* _GIVEN MATERIAL_
★ ★ ★ ★
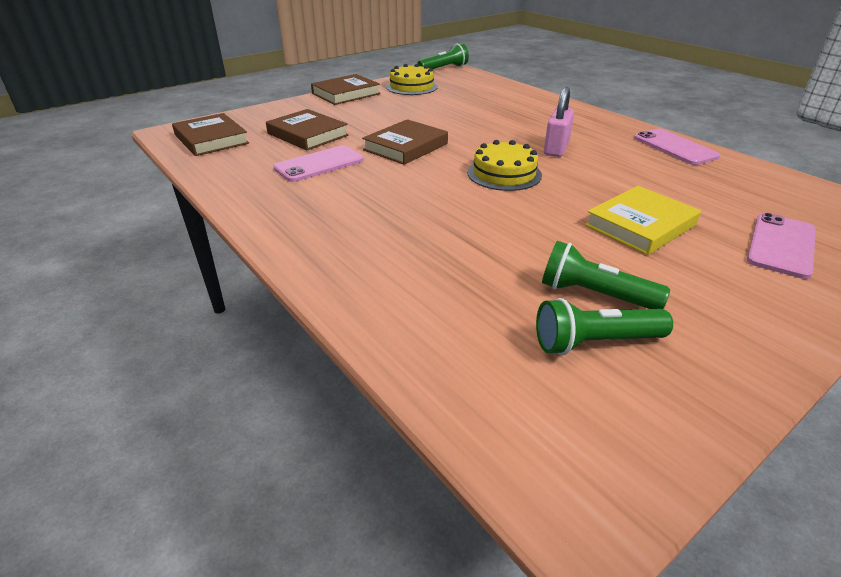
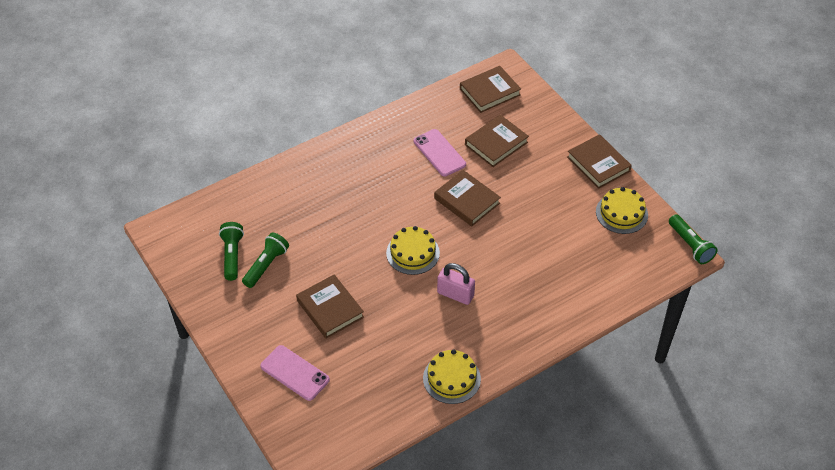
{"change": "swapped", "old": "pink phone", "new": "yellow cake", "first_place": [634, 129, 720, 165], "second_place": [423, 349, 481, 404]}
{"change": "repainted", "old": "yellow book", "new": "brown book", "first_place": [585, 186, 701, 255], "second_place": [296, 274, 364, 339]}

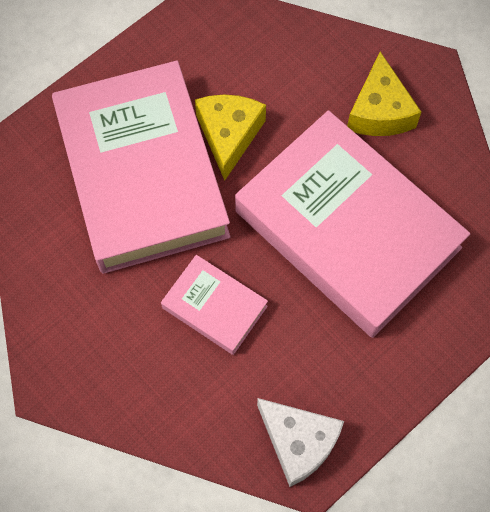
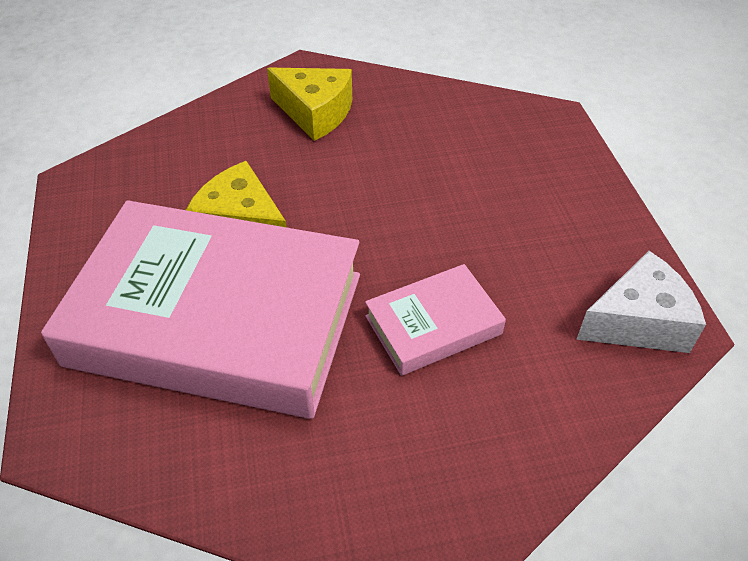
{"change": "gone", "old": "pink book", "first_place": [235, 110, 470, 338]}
★ ★ ★ ★
* _YOUR ASSIGNMENT_
Going through the data, count each line where the word "book" appears, and state only the total.

* _EXERCISE RESPONSE_
2